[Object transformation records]
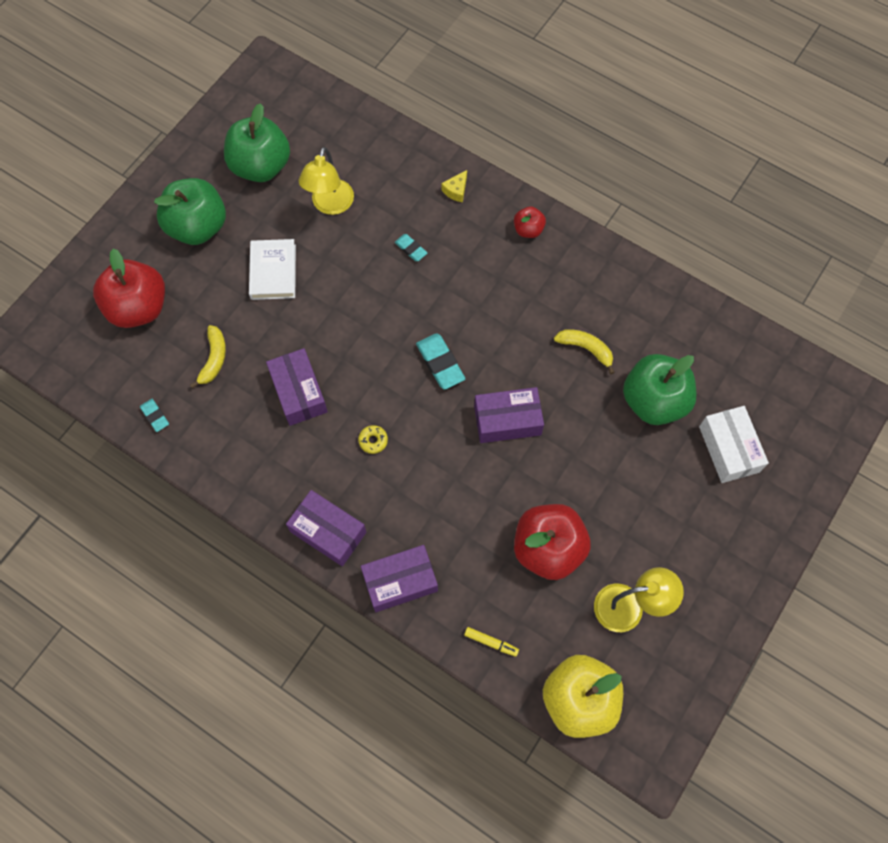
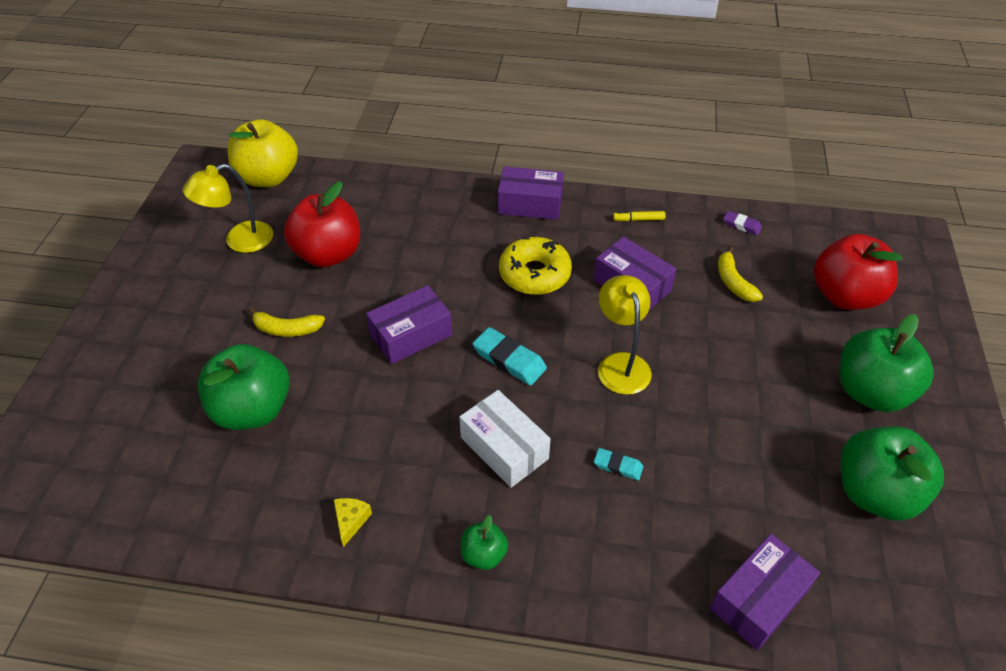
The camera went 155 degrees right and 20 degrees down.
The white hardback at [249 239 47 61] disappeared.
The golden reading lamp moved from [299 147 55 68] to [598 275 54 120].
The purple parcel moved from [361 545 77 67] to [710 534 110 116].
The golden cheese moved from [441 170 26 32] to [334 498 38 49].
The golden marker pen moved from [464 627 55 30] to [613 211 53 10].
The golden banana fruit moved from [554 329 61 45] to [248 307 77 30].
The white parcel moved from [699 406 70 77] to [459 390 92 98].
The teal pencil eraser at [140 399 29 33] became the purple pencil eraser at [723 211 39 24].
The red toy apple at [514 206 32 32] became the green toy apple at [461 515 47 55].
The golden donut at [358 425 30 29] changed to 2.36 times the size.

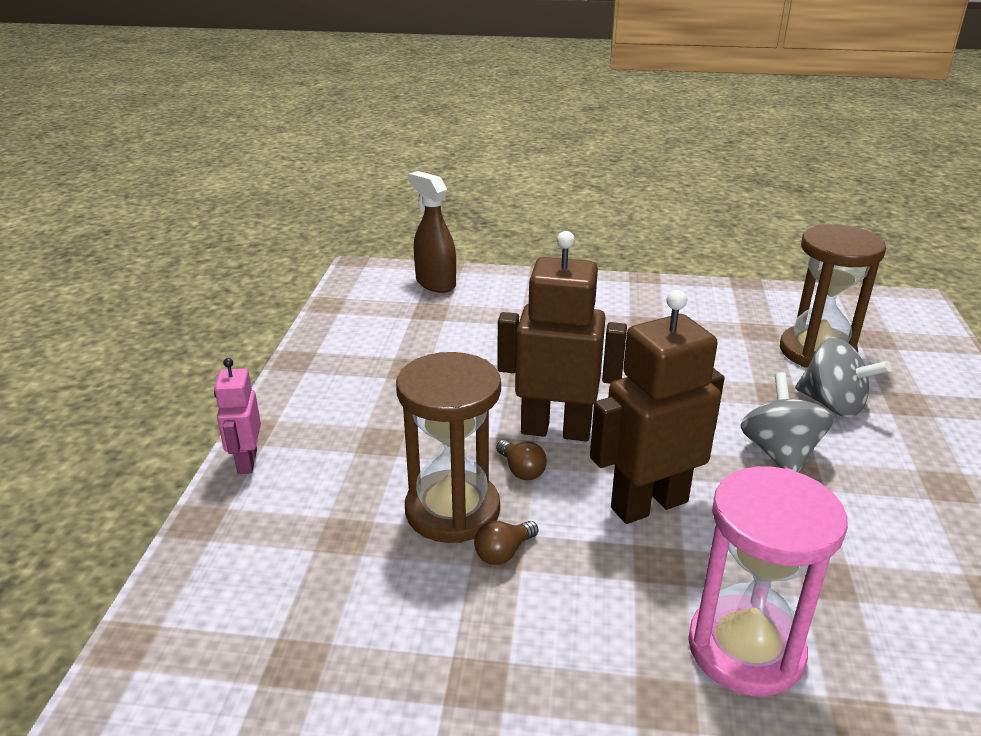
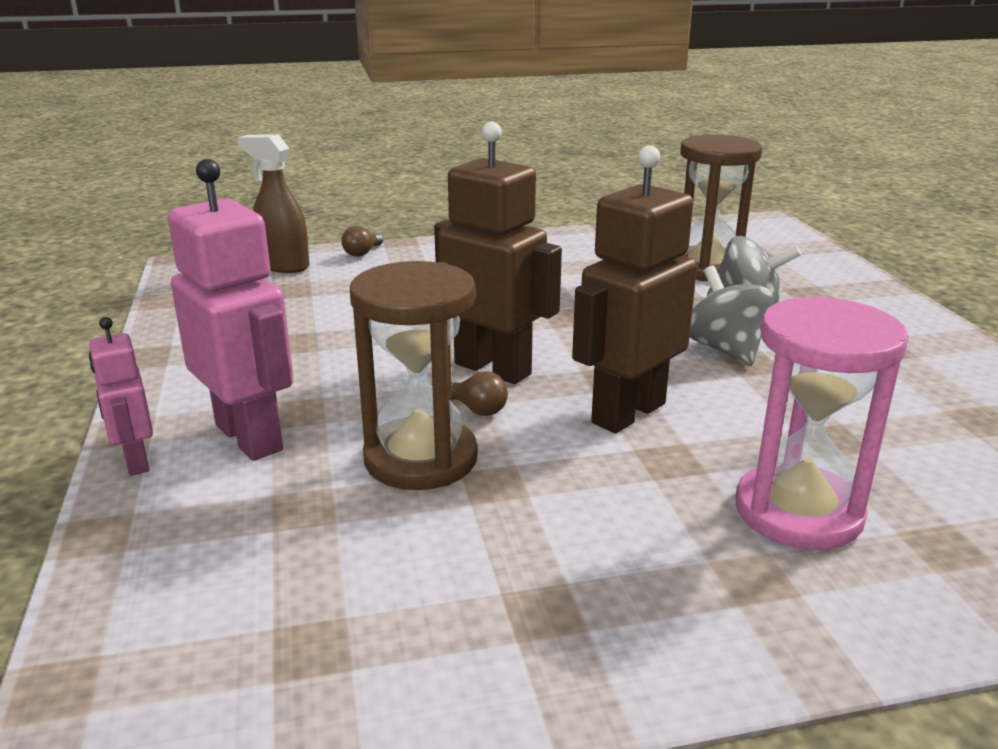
The camera went 20 degrees left and 5 degrees down.
The pink robot at [167 159 126 302] appeared.
The brown lightbulb moved from [474 521 64 44] to [341 226 42 31].
The brown robot at [497 231 130 211] turned 45 degrees clockwise.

## Exercise directions
The answer must be the lines above, word for word, from the first one through the line with "The purple parcel", pictures excluded.

## Result of this exercise
The camera went 155 degrees right and 20 degrees down.
The white hardback at [249 239 47 61] disappeared.
The golden reading lamp moved from [299 147 55 68] to [598 275 54 120].
The purple parcel moved from [361 545 77 67] to [710 534 110 116].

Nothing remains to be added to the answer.